Please give an exact printout of the records, without any pictures.

#### PROVIDED RECORDS ####

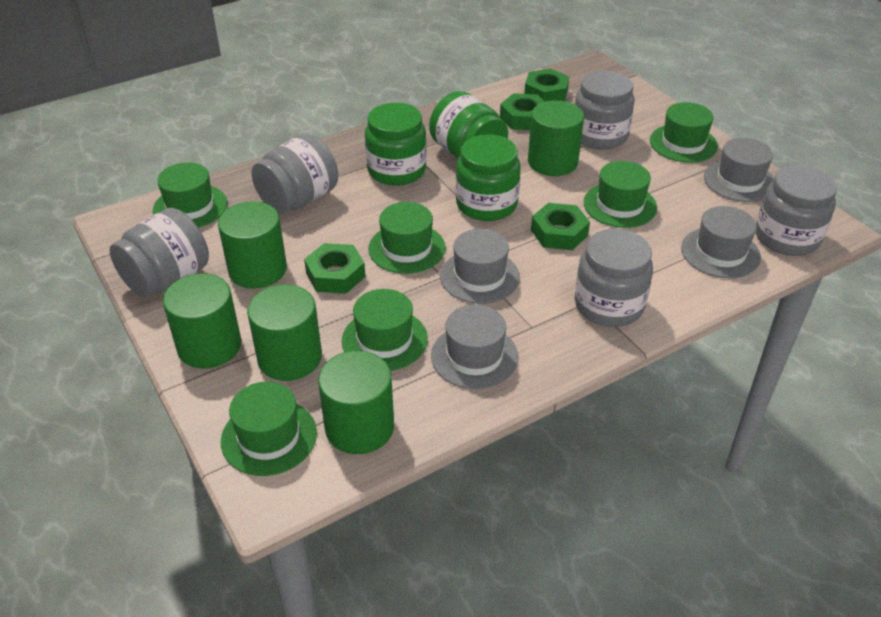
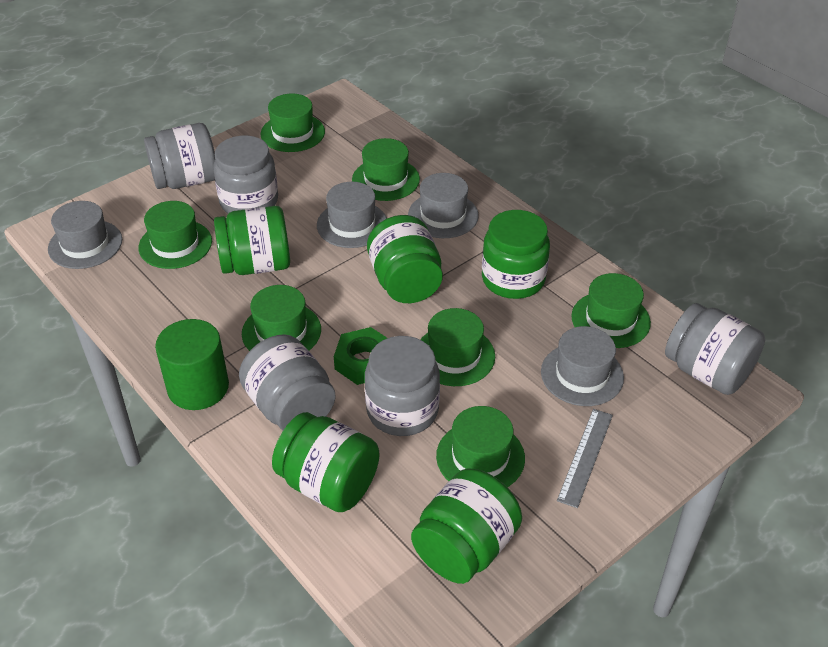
green cylinder: 5 -> 1
green hat: 6 -> 7
green jar: 3 -> 5
green nut: 4 -> 1
grey ruler: 0 -> 1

####

## SOLVED PROBLEM
green cylinder: 5 -> 1
green hat: 6 -> 7
green jar: 3 -> 5
green nut: 4 -> 1
grey ruler: 0 -> 1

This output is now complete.